━━━━━ Data extract

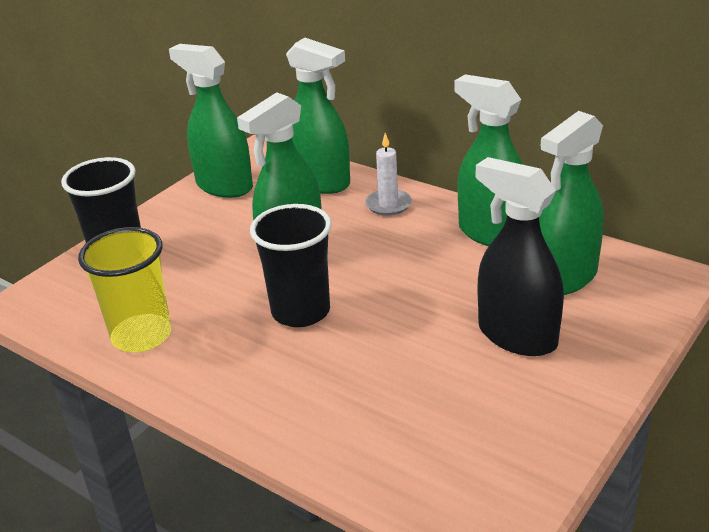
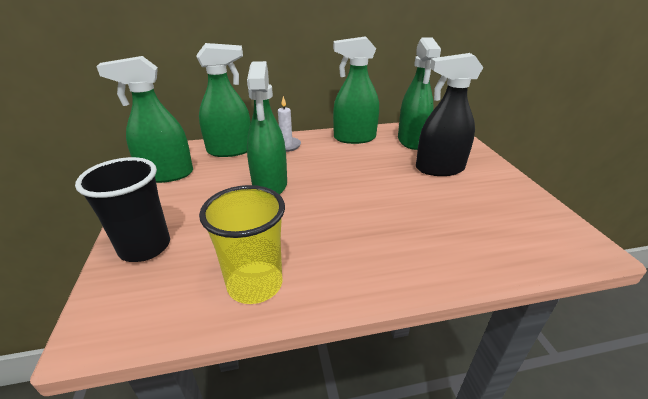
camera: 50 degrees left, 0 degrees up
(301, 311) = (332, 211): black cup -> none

━━━━━━━━━━
━━━━━ Data extract

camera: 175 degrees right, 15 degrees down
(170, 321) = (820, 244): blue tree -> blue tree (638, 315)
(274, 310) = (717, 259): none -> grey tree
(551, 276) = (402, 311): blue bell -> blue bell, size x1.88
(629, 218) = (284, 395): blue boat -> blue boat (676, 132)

━━━━━━━━━━

◆ Activity: For each line above that includes "none", make a copy.

◆ Exercise output:
(301, 311) = (332, 211): black cup -> none
(274, 310) = (717, 259): none -> grey tree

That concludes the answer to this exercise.